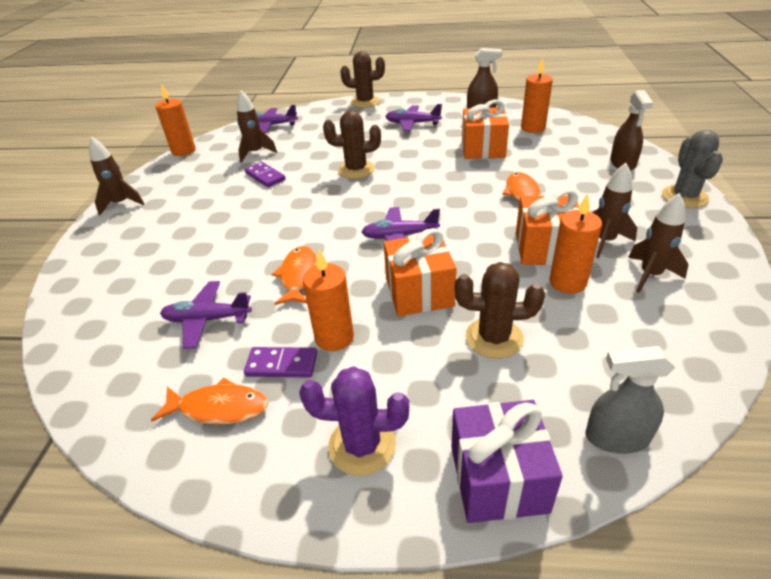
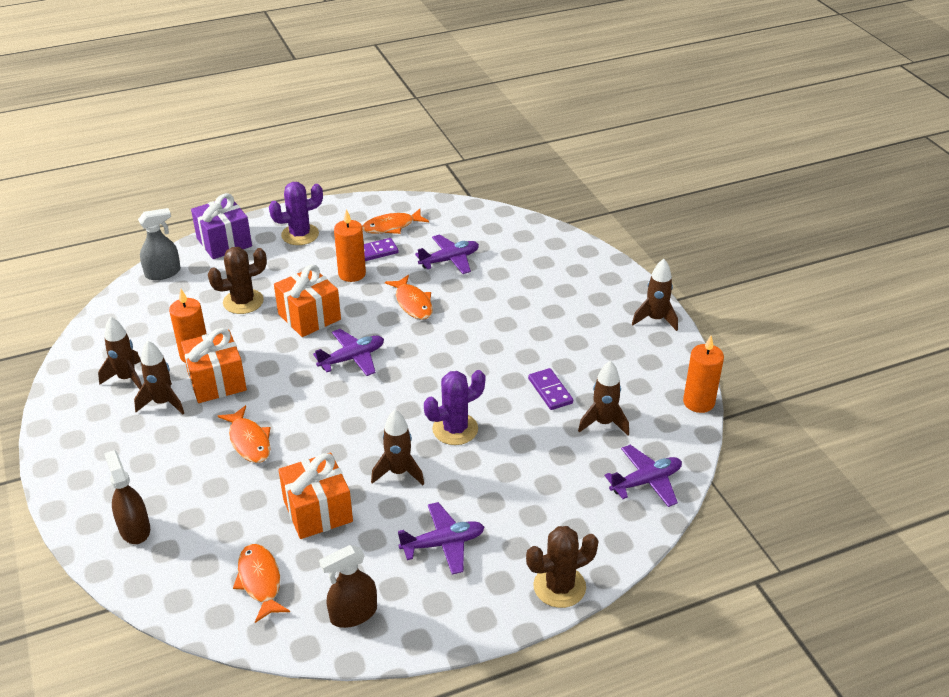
camera: 150 degrees right, 0 degrees up
purple domino [245,162,286,187] -> purple domino turned 45 degrees clockwise [528,368,573,410]
brown cactus [323,110,381,179] -> purple cactus [424,370,485,445]
orange candle [521,59,553,133] -> orange fish [233,544,290,623]
grey cactus [662,130,723,208] -> none
none -> brown rocket [371,410,424,485]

--------------------------------------------------

*DIRECTIVE*.
Would you write out the material above in full, exactly as given, except for its pictures?

*TASK SOLUTION*.
camera: 150 degrees right, 0 degrees up
purple domino [245,162,286,187] -> purple domino turned 45 degrees clockwise [528,368,573,410]
brown cactus [323,110,381,179] -> purple cactus [424,370,485,445]
orange candle [521,59,553,133] -> orange fish [233,544,290,623]
grey cactus [662,130,723,208] -> none
none -> brown rocket [371,410,424,485]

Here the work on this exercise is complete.